## Work instruction
For the data below, give again exactly the lines from the one containing "camera: 10 degrees right, 5 degrees up" through the one containing "none -> green book [373,144,420,194]", both ends included, and no others.

──────── Provided data

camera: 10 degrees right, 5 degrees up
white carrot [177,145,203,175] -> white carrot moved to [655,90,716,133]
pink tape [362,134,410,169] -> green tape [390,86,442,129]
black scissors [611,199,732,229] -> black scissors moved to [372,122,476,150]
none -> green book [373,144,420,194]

────────────────
──────── Provided data

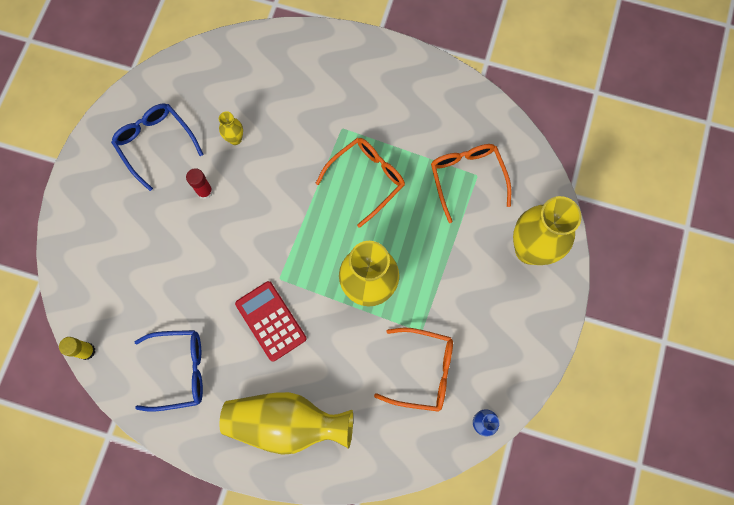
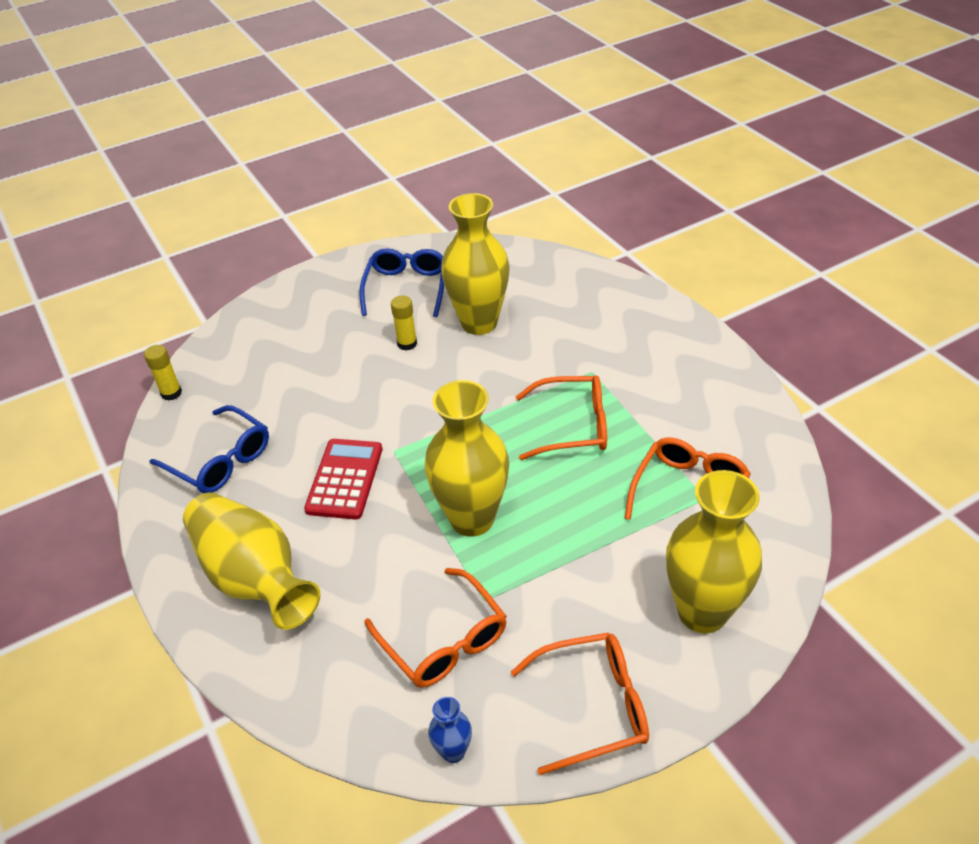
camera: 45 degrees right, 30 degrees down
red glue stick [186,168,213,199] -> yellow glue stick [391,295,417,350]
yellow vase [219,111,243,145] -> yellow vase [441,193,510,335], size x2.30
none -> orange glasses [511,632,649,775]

────────────────

## Solved problem
camera: 10 degrees right, 5 degrees up
white carrot [177,145,203,175] -> white carrot moved to [655,90,716,133]
pink tape [362,134,410,169] -> green tape [390,86,442,129]
black scissors [611,199,732,229] -> black scissors moved to [372,122,476,150]
none -> green book [373,144,420,194]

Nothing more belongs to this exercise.